BEGIN
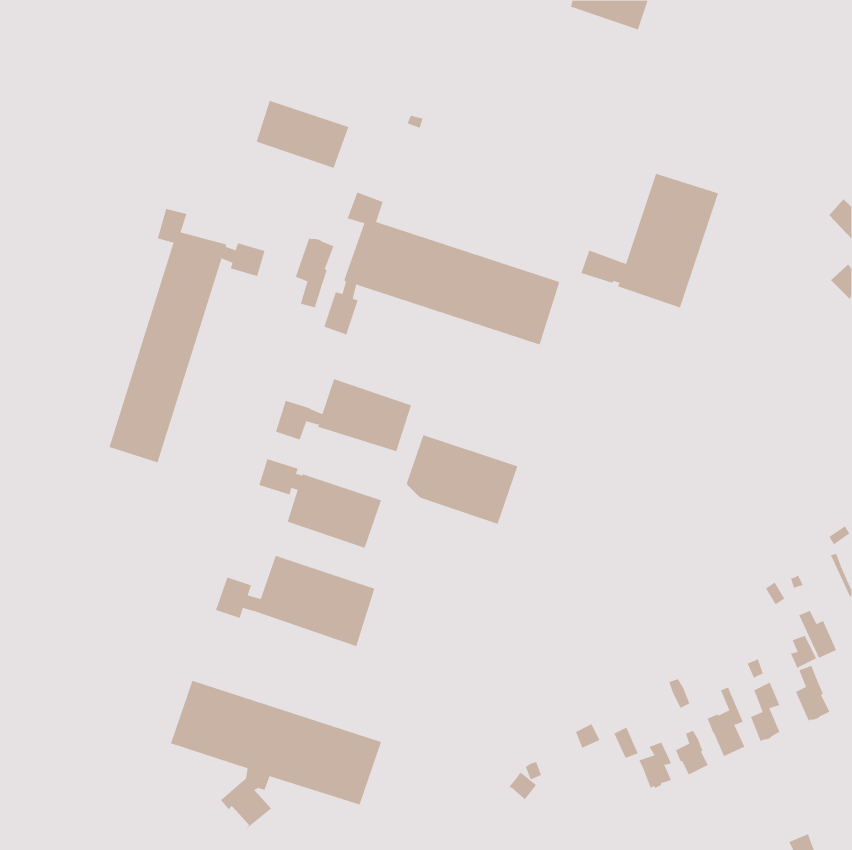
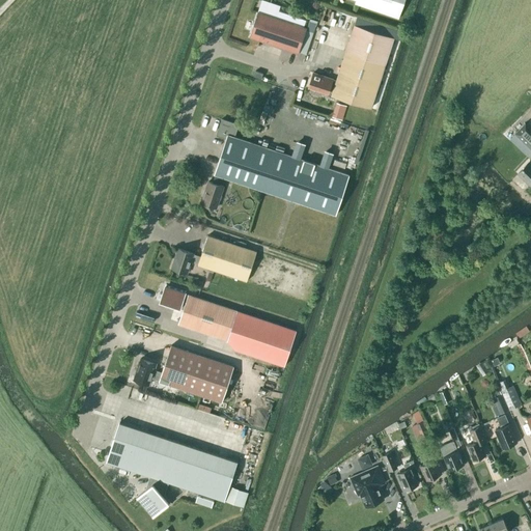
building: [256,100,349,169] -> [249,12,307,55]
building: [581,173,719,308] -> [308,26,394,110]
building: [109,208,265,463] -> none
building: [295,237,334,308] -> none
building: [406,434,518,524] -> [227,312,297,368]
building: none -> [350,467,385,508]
END
BEGIN
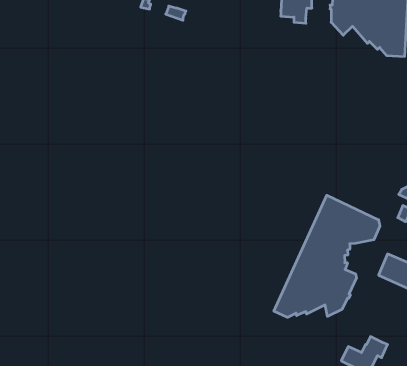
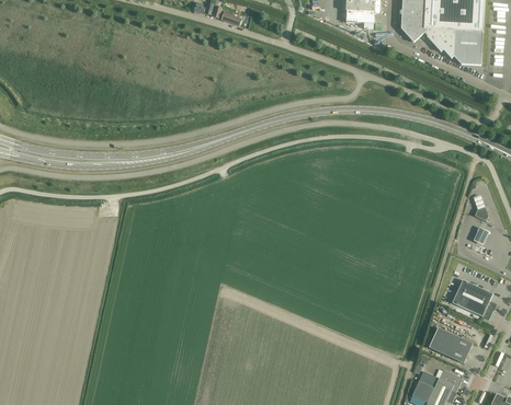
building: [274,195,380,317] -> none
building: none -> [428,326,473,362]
END
DIRECTIVE: Of all the entries above, retype exactly the lines from the line with "building: [274,195,380,317] -> none" to the line with "building: none -> [428,326,473,362]", both included, and no others.

RESULT BELOW:
building: [274,195,380,317] -> none
building: none -> [428,326,473,362]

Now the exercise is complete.